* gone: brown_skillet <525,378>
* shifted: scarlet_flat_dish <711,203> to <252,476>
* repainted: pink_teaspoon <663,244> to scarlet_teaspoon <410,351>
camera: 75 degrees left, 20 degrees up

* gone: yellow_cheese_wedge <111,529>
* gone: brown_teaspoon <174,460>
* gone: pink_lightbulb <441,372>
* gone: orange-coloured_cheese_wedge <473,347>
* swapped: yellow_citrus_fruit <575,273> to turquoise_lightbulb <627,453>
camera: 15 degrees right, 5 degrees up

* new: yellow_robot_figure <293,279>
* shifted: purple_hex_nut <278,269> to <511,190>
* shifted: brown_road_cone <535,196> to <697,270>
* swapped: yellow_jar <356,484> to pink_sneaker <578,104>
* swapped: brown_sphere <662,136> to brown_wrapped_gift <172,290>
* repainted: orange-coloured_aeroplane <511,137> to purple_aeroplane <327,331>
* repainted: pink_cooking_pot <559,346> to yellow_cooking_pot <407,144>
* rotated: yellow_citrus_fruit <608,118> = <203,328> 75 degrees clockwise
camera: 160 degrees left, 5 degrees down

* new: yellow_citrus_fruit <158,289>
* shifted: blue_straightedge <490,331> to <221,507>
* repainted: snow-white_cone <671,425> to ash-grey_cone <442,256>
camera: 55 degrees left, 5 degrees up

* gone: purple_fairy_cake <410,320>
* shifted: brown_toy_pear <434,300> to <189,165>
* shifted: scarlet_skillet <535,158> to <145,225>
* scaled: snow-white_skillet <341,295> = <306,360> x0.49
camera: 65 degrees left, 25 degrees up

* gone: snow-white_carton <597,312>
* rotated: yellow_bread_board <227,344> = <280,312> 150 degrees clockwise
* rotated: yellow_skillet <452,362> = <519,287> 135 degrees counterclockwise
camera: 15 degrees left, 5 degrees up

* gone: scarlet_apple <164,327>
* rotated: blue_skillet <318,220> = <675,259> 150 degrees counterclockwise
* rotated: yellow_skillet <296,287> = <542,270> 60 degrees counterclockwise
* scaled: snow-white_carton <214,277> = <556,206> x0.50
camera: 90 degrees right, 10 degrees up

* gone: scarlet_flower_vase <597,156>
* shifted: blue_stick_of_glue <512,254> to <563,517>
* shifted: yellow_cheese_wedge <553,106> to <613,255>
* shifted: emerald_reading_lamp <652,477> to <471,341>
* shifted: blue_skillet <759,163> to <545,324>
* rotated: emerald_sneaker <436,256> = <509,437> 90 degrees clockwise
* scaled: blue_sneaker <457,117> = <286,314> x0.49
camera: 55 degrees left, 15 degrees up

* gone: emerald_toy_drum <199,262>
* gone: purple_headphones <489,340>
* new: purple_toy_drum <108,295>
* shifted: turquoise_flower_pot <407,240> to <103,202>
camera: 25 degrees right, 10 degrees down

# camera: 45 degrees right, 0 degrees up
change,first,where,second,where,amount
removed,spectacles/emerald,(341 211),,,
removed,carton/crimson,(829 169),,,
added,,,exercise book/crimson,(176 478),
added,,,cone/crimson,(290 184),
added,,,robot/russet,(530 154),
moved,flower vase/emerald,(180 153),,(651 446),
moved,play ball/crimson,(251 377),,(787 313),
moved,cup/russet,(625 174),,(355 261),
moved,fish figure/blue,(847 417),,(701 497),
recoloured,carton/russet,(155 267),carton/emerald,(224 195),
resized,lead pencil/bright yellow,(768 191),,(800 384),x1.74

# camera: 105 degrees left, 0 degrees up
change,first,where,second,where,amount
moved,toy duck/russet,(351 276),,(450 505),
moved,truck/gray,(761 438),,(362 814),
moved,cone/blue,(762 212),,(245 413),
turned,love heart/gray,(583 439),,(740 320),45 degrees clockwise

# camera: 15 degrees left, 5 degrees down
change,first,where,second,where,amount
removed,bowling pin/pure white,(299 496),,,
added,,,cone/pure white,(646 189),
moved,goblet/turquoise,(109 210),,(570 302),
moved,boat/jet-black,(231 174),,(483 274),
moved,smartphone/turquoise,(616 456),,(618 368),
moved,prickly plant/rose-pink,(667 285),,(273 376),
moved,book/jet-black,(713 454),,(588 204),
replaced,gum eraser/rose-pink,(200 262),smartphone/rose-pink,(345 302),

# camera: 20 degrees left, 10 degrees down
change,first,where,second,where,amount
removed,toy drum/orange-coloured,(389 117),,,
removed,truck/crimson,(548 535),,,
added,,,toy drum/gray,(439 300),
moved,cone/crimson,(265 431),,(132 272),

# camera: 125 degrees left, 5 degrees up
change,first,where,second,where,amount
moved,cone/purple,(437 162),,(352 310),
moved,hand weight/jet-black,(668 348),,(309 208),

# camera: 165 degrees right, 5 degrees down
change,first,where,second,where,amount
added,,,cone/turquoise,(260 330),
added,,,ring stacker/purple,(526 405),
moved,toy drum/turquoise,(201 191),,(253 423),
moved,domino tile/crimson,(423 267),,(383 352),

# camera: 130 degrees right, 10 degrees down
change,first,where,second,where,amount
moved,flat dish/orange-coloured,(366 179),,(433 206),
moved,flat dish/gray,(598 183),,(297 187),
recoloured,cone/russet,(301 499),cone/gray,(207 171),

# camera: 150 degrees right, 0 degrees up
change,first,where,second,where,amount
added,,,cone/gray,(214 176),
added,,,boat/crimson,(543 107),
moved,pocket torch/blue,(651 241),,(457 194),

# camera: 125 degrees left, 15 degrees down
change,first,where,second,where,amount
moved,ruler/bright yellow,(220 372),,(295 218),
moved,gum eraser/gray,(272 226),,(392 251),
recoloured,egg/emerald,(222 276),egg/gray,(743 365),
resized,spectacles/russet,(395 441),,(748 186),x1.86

—————

▶ [Task directions]:
Please output the entire listing exactly as it stands.

▶ [Response below]:
* gone: brown_skillet <525,378>
* shifted: scarlet_flat_dish <711,203> to <252,476>
* repainted: pink_teaspoon <663,244> to scarlet_teaspoon <410,351>
camera: 75 degrees left, 20 degrees up

* gone: yellow_cheese_wedge <111,529>
* gone: brown_teaspoon <174,460>
* gone: pink_lightbulb <441,372>
* gone: orange-coloured_cheese_wedge <473,347>
* swapped: yellow_citrus_fruit <575,273> to turquoise_lightbulb <627,453>
camera: 15 degrees right, 5 degrees up

* new: yellow_robot_figure <293,279>
* shifted: purple_hex_nut <278,269> to <511,190>
* shifted: brown_road_cone <535,196> to <697,270>
* swapped: yellow_jar <356,484> to pink_sneaker <578,104>
* swapped: brown_sphere <662,136> to brown_wrapped_gift <172,290>
* repainted: orange-coloured_aeroplane <511,137> to purple_aeroplane <327,331>
* repainted: pink_cooking_pot <559,346> to yellow_cooking_pot <407,144>
* rotated: yellow_citrus_fruit <608,118> = <203,328> 75 degrees clockwise
camera: 160 degrees left, 5 degrees down

* new: yellow_citrus_fruit <158,289>
* shifted: blue_straightedge <490,331> to <221,507>
* repainted: snow-white_cone <671,425> to ash-grey_cone <442,256>
camera: 55 degrees left, 5 degrees up

* gone: purple_fairy_cake <410,320>
* shifted: brown_toy_pear <434,300> to <189,165>
* shifted: scarlet_skillet <535,158> to <145,225>
* scaled: snow-white_skillet <341,295> = <306,360> x0.49
camera: 65 degrees left, 25 degrees up

* gone: snow-white_carton <597,312>
* rotated: yellow_bread_board <227,344> = <280,312> 150 degrees clockwise
* rotated: yellow_skillet <452,362> = <519,287> 135 degrees counterclockwise
camera: 15 degrees left, 5 degrees up

* gone: scarlet_apple <164,327>
* rotated: blue_skillet <318,220> = <675,259> 150 degrees counterclockwise
* rotated: yellow_skillet <296,287> = <542,270> 60 degrees counterclockwise
* scaled: snow-white_carton <214,277> = <556,206> x0.50
camera: 90 degrees right, 10 degrees up

* gone: scarlet_flower_vase <597,156>
* shifted: blue_stick_of_glue <512,254> to <563,517>
* shifted: yellow_cheese_wedge <553,106> to <613,255>
* shifted: emerald_reading_lamp <652,477> to <471,341>
* shifted: blue_skillet <759,163> to <545,324>
* rotated: emerald_sneaker <436,256> = <509,437> 90 degrees clockwise
* scaled: blue_sneaker <457,117> = <286,314> x0.49
camera: 55 degrees left, 15 degrees up

* gone: emerald_toy_drum <199,262>
* gone: purple_headphones <489,340>
* new: purple_toy_drum <108,295>
* shifted: turquoise_flower_pot <407,240> to <103,202>
camera: 25 degrees right, 10 degrees down

# camera: 45 degrees right, 0 degrees up
change,first,where,second,where,amount
removed,spectacles/emerald,(341 211),,,
removed,carton/crimson,(829 169),,,
added,,,exercise book/crimson,(176 478),
added,,,cone/crimson,(290 184),
added,,,robot/russet,(530 154),
moved,flower vase/emerald,(180 153),,(651 446),
moved,play ball/crimson,(251 377),,(787 313),
moved,cup/russet,(625 174),,(355 261),
moved,fish figure/blue,(847 417),,(701 497),
recoloured,carton/russet,(155 267),carton/emerald,(224 195),
resized,lead pencil/bright yellow,(768 191),,(800 384),x1.74

# camera: 105 degrees left, 0 degrees up
change,first,where,second,where,amount
moved,toy duck/russet,(351 276),,(450 505),
moved,truck/gray,(761 438),,(362 814),
moved,cone/blue,(762 212),,(245 413),
turned,love heart/gray,(583 439),,(740 320),45 degrees clockwise

# camera: 15 degrees left, 5 degrees down
change,first,where,second,where,amount
removed,bowling pin/pure white,(299 496),,,
added,,,cone/pure white,(646 189),
moved,goblet/turquoise,(109 210),,(570 302),
moved,boat/jet-black,(231 174),,(483 274),
moved,smartphone/turquoise,(616 456),,(618 368),
moved,prickly plant/rose-pink,(667 285),,(273 376),
moved,book/jet-black,(713 454),,(588 204),
replaced,gum eraser/rose-pink,(200 262),smartphone/rose-pink,(345 302),

# camera: 20 degrees left, 10 degrees down
change,first,where,second,where,amount
removed,toy drum/orange-coloured,(389 117),,,
removed,truck/crimson,(548 535),,,
added,,,toy drum/gray,(439 300),
moved,cone/crimson,(265 431),,(132 272),

# camera: 125 degrees left, 5 degrees up
change,first,where,second,where,amount
moved,cone/purple,(437 162),,(352 310),
moved,hand weight/jet-black,(668 348),,(309 208),

# camera: 165 degrees right, 5 degrees down
change,first,where,second,where,amount
added,,,cone/turquoise,(260 330),
added,,,ring stacker/purple,(526 405),
moved,toy drum/turquoise,(201 191),,(253 423),
moved,domino tile/crimson,(423 267),,(383 352),

# camera: 130 degrees right, 10 degrees down
change,first,where,second,where,amount
moved,flat dish/orange-coloured,(366 179),,(433 206),
moved,flat dish/gray,(598 183),,(297 187),
recoloured,cone/russet,(301 499),cone/gray,(207 171),

# camera: 150 degrees right, 0 degrees up
change,first,where,second,where,amount
added,,,cone/gray,(214 176),
added,,,boat/crimson,(543 107),
moved,pocket torch/blue,(651 241),,(457 194),

# camera: 125 degrees left, 15 degrees down
change,first,where,second,where,amount
moved,ruler/bright yellow,(220 372),,(295 218),
moved,gum eraser/gray,(272 226),,(392 251),
recoloured,egg/emerald,(222 276),egg/gray,(743 365),
resized,spectacles/russet,(395 441),,(748 186),x1.86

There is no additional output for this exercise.